Return the entries exactly. Images are not part of the copy.
━━━
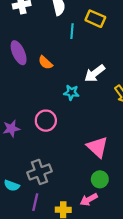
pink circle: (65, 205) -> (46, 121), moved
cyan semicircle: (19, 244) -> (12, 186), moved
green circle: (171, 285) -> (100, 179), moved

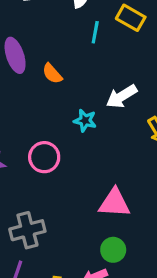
pink triangle: (97, 147) -> (114, 203), turned -45

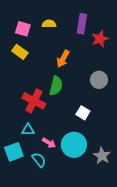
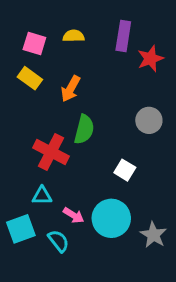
orange arrow: (63, 59) -> (71, 89), moved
━━━
Solved problem:
pink circle: (65, 205) -> (46, 121), moved
cyan semicircle: (19, 244) -> (12, 186), moved
green circle: (171, 285) -> (100, 179), moved

pink triangle: (97, 147) -> (114, 203), turned -45

orange arrow: (63, 59) -> (71, 89), moved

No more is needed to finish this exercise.